▸ PROMPT
Output each line of the data below exactly, omitting any image.

▸ INPUT DATA
_ _ _ _

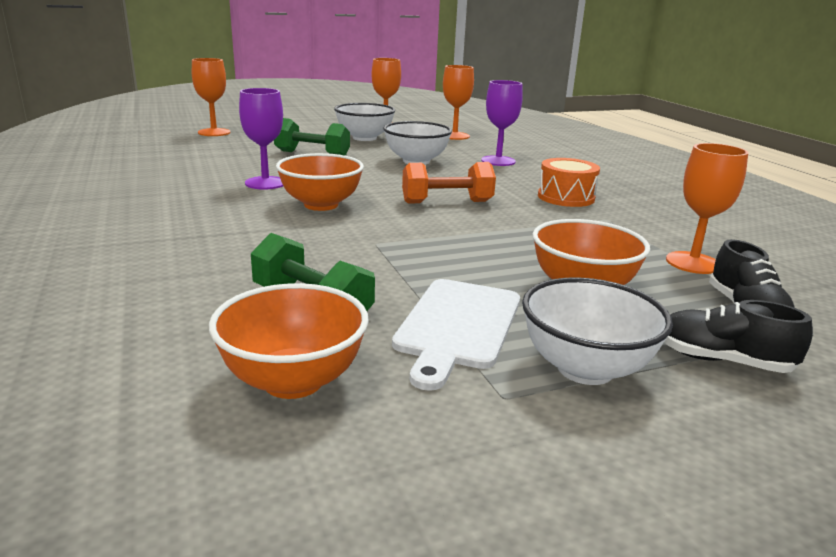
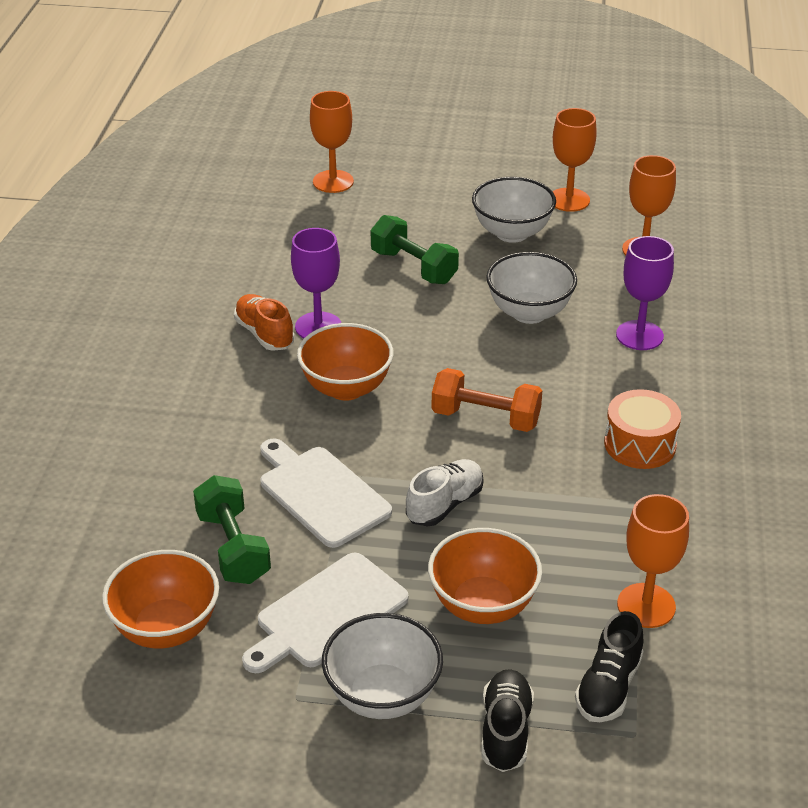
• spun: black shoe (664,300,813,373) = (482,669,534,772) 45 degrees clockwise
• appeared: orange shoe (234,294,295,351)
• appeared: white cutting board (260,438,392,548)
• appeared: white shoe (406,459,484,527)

_ _ _ _

▸ ANSWER TO THE EXERCISE
• spun: black shoe (664,300,813,373) = (482,669,534,772) 45 degrees clockwise
• appeared: orange shoe (234,294,295,351)
• appeared: white cutting board (260,438,392,548)
• appeared: white shoe (406,459,484,527)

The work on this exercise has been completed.